Exercise goal
When the line with "black circle: moved 1 px left, 1 px down" turns up below, begin repeating exactly, and carry on through the line with "gray cross: moved 3 px right, 6 px up"; no pictures go into the copy.

##############################

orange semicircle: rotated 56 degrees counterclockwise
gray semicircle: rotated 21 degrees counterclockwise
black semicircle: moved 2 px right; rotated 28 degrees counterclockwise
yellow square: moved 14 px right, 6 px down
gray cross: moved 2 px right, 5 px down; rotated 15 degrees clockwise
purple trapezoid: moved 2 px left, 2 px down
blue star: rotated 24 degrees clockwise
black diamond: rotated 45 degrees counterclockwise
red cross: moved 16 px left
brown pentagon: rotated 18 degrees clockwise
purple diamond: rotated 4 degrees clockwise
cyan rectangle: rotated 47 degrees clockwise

##############################

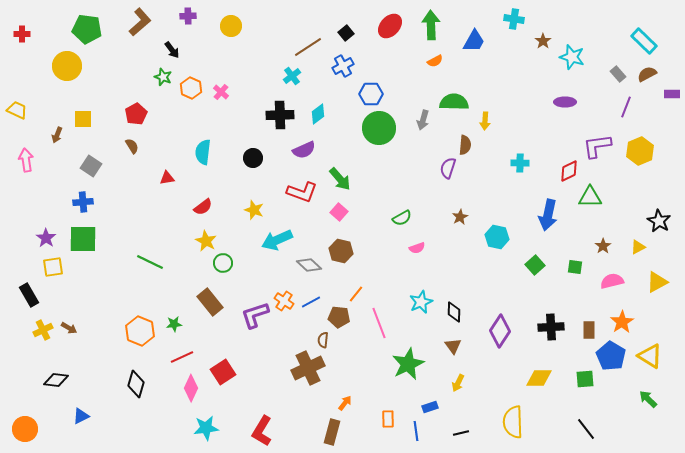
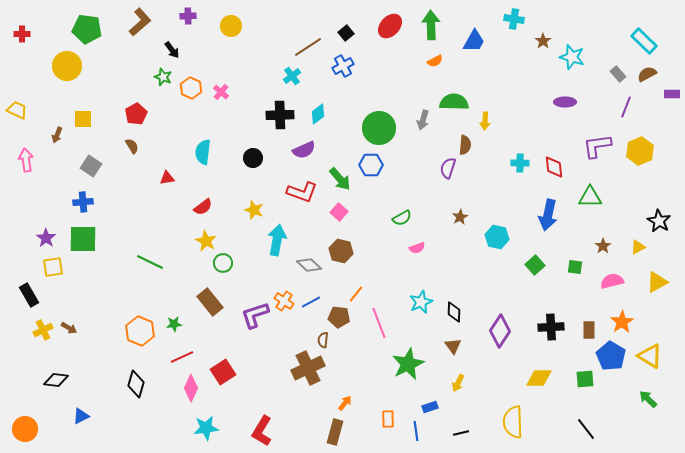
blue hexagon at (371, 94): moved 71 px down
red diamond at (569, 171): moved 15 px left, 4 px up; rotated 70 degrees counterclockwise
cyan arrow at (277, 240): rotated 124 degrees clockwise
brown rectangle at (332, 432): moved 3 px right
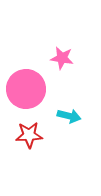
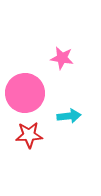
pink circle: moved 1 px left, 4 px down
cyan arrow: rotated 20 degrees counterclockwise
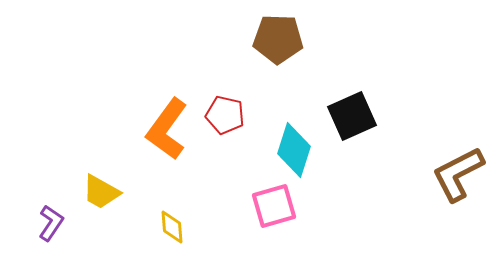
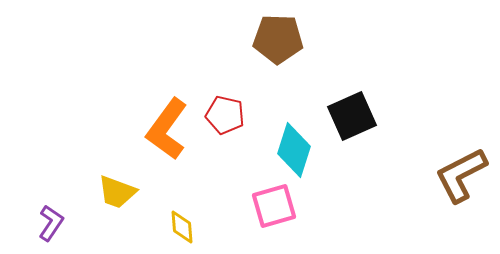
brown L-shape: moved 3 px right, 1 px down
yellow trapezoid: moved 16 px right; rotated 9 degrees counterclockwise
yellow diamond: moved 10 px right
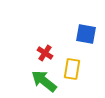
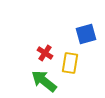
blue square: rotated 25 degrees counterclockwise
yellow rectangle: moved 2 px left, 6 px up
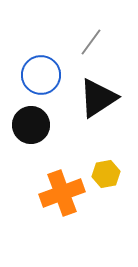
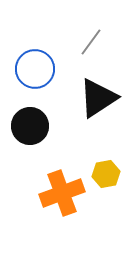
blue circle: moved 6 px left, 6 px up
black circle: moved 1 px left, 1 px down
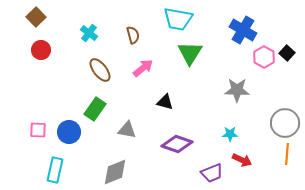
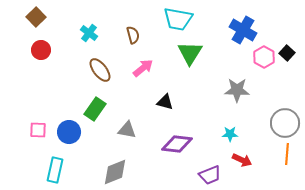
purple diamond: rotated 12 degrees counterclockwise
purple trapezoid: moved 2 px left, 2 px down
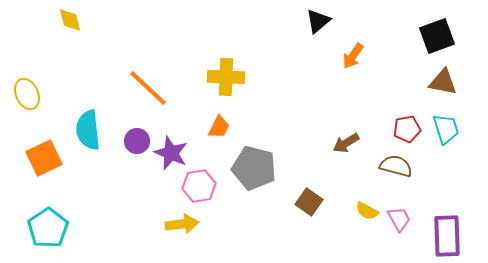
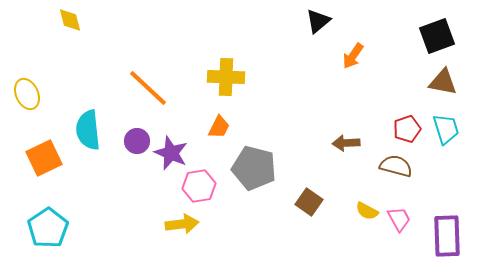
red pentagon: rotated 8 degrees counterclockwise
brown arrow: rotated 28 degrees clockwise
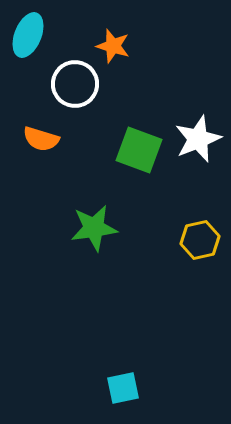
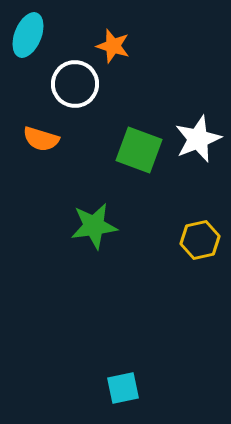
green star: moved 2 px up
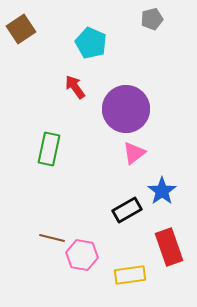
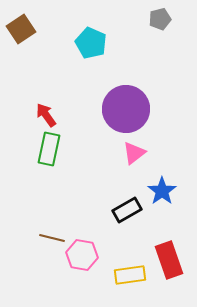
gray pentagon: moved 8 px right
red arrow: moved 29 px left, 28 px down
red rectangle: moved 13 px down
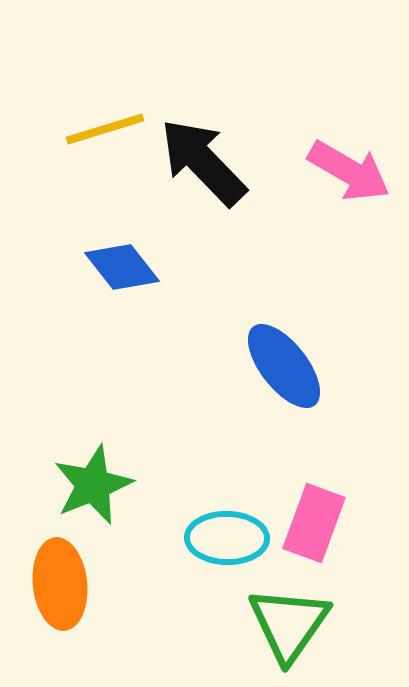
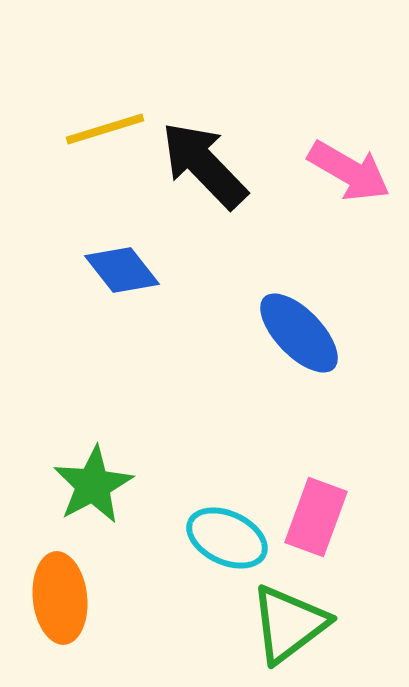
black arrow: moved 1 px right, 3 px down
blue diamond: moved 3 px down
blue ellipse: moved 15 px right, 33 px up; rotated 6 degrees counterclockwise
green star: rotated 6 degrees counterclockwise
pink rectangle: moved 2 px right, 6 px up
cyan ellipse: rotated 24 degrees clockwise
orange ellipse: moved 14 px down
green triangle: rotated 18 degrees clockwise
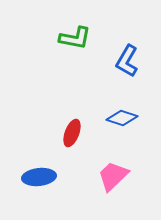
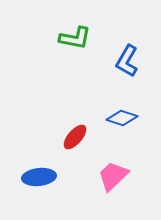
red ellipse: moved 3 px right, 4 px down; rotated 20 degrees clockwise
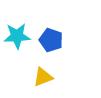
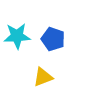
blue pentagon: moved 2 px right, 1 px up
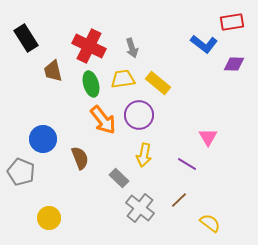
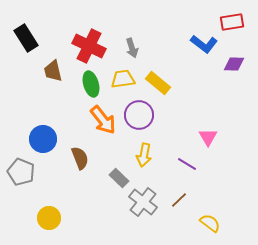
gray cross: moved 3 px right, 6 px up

##############################

Written response
black circle: moved 1 px left, 1 px down
purple diamond: rotated 12 degrees counterclockwise
purple trapezoid: moved 2 px left, 2 px down
red pentagon: rotated 8 degrees counterclockwise
brown arrow: rotated 28 degrees clockwise
green star: moved 2 px up
gray pentagon: moved 8 px right
red arrow: moved 29 px left, 28 px down
red rectangle: moved 13 px down
black arrow: moved 1 px right, 3 px down
blue diamond: moved 3 px down
blue ellipse: moved 15 px right, 33 px up; rotated 6 degrees counterclockwise
green star: rotated 6 degrees counterclockwise
pink rectangle: moved 2 px right, 6 px up
cyan ellipse: rotated 24 degrees clockwise
orange ellipse: moved 14 px down
green triangle: rotated 18 degrees clockwise
red ellipse: moved 3 px right, 4 px down; rotated 20 degrees clockwise
blue pentagon: moved 2 px right, 1 px up
gray cross: moved 3 px right, 6 px up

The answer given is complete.